Requirement ::
All that should come back is the lines of the data below from the one containing "white bowling pin: 8 -> 6" to the one containing "pink fish: 1 -> 3", inclusive, exactly as they stand.

Exercise material ::
· · ·

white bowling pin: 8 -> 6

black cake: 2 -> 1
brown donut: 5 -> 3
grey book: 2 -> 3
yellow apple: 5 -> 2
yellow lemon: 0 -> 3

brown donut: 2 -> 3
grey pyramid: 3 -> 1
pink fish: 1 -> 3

· · ·

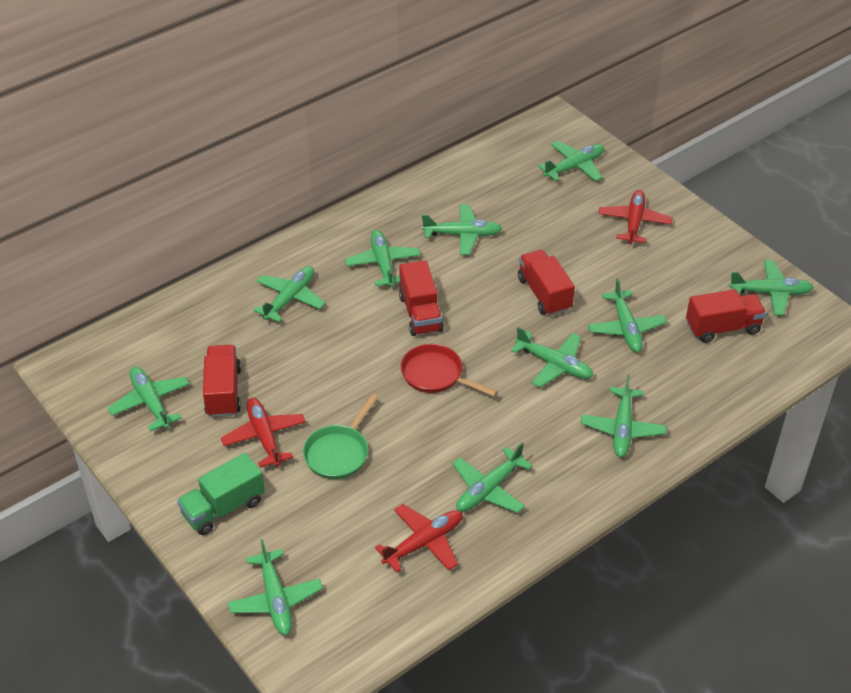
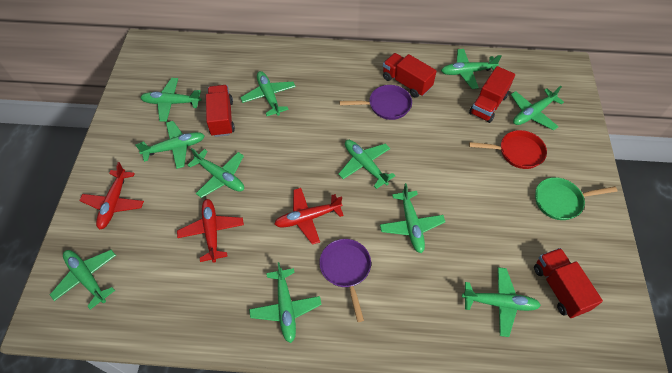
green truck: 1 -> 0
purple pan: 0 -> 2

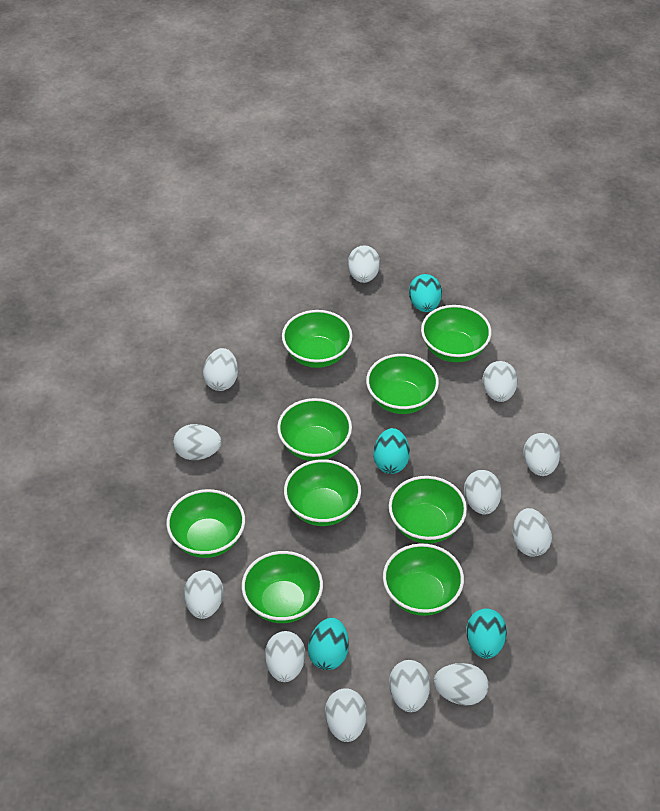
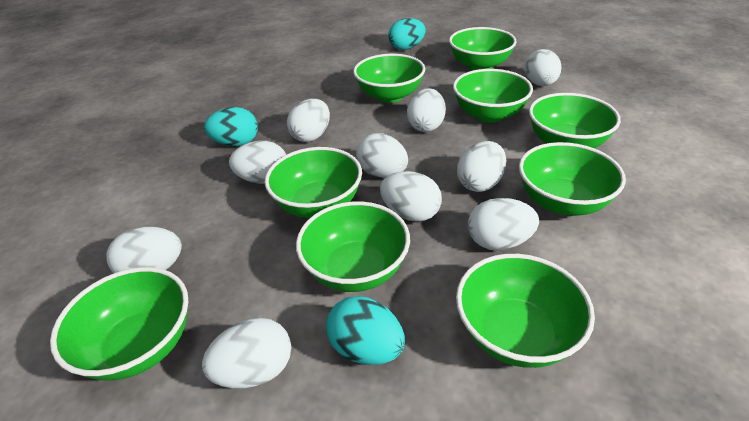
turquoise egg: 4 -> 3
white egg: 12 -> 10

· · ·

Reply to the exercise ::
white bowling pin: 8 -> 6

black cake: 2 -> 1
brown donut: 5 -> 3
grey book: 2 -> 3
yellow apple: 5 -> 2
yellow lemon: 0 -> 3

brown donut: 2 -> 3
grey pyramid: 3 -> 1
pink fish: 1 -> 3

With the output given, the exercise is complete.